Data section.

######

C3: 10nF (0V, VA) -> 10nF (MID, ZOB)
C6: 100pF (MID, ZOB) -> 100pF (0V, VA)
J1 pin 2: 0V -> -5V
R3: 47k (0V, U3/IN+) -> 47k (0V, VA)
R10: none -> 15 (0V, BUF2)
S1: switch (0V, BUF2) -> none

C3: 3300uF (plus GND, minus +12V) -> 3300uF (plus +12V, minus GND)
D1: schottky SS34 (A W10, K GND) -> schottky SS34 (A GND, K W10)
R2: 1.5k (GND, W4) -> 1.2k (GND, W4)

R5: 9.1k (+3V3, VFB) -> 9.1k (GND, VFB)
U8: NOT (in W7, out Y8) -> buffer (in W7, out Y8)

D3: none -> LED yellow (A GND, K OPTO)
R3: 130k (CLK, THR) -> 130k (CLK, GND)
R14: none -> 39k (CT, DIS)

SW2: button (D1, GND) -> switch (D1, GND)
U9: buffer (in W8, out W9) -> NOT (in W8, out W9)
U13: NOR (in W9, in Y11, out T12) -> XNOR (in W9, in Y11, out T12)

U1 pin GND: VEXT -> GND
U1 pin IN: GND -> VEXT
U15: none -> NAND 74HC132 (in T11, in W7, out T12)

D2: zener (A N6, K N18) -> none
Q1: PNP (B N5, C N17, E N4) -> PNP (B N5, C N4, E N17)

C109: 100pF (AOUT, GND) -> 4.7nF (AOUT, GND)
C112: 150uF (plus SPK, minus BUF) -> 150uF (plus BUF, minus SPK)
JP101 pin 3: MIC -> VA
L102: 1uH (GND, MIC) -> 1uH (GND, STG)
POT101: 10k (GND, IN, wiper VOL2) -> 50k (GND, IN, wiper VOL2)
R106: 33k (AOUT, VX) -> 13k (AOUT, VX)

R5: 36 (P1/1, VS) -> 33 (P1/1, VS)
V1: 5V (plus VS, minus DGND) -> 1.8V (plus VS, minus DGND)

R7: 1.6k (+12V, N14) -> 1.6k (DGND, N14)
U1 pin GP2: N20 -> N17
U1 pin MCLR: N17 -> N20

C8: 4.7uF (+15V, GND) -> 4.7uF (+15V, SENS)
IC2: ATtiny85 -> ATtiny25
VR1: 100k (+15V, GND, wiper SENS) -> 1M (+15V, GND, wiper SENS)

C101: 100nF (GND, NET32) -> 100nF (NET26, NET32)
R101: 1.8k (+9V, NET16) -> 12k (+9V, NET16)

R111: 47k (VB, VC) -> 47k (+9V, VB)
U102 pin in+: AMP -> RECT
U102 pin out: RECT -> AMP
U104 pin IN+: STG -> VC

######

Work to complete. Nothing but the lines from the top of the entries above through the line with "D1: schottky SS34" should be set down, each exactly as written.

Result.
C3: 10nF (0V, VA) -> 10nF (MID, ZOB)
C6: 100pF (MID, ZOB) -> 100pF (0V, VA)
J1 pin 2: 0V -> -5V
R3: 47k (0V, U3/IN+) -> 47k (0V, VA)
R10: none -> 15 (0V, BUF2)
S1: switch (0V, BUF2) -> none

C3: 3300uF (plus GND, minus +12V) -> 3300uF (plus +12V, minus GND)
D1: schottky SS34 (A W10, K GND) -> schottky SS34 (A GND, K W10)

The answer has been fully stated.